PROBLEM DESCRIPTION:
Since only part of the material below is wanted, output exactly the lines from the one with "C1: 2.2uF (plus" up to and including the one with "U4: ZXCT1010 -> INA180".

GIVEN INFORMATION:
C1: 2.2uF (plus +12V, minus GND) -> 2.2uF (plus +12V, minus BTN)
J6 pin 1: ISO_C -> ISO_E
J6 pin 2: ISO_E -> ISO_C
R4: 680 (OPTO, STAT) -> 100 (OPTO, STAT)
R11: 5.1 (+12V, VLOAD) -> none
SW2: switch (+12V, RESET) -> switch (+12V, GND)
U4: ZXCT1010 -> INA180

---

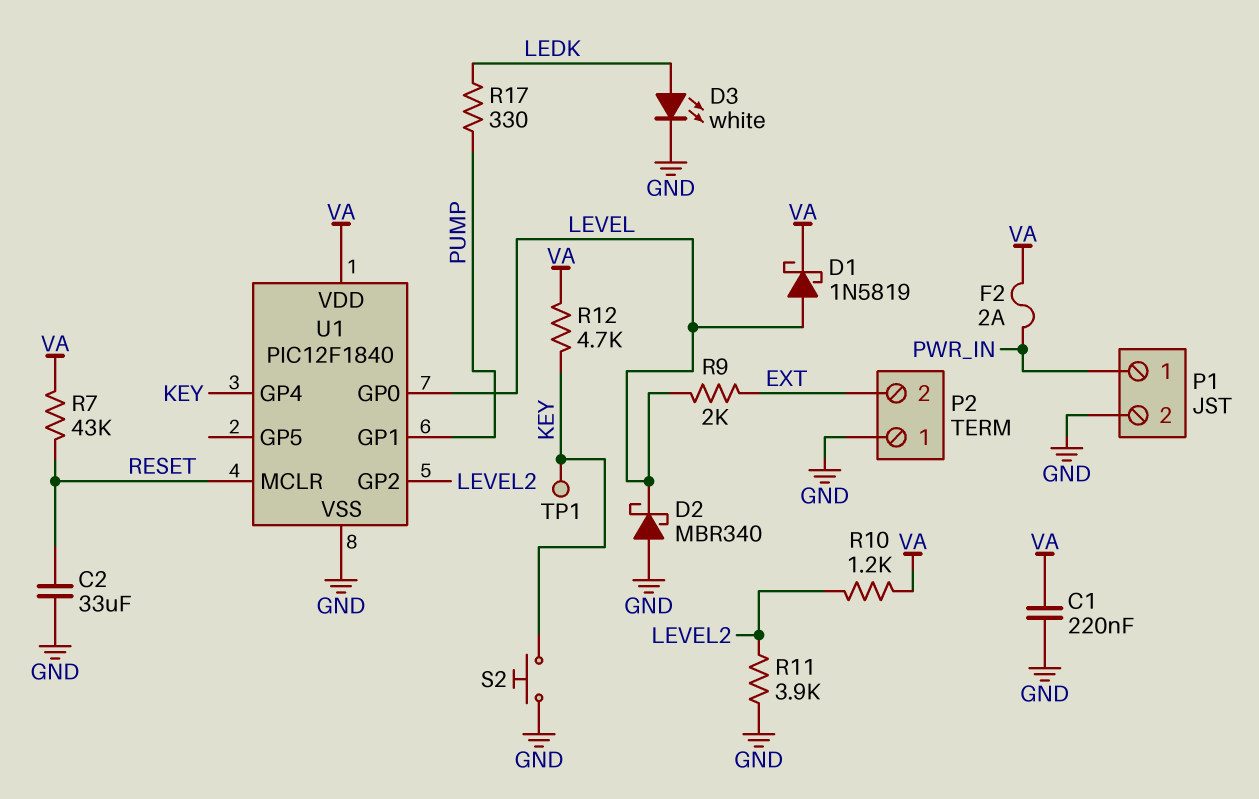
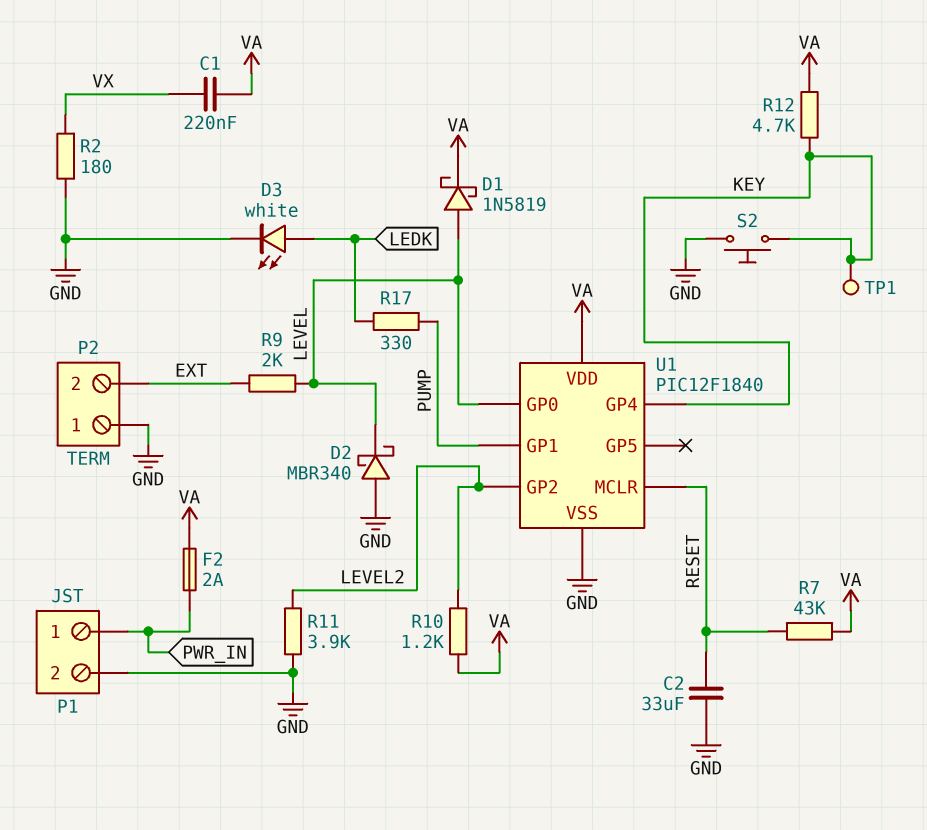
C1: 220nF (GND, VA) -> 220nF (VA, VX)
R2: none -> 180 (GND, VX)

REPLY:
C1: 2.2uF (plus +12V, minus GND) -> 2.2uF (plus +12V, minus BTN)
J6 pin 1: ISO_C -> ISO_E
J6 pin 2: ISO_E -> ISO_C
R4: 680 (OPTO, STAT) -> 100 (OPTO, STAT)
R11: 5.1 (+12V, VLOAD) -> none
SW2: switch (+12V, RESET) -> switch (+12V, GND)
U4: ZXCT1010 -> INA180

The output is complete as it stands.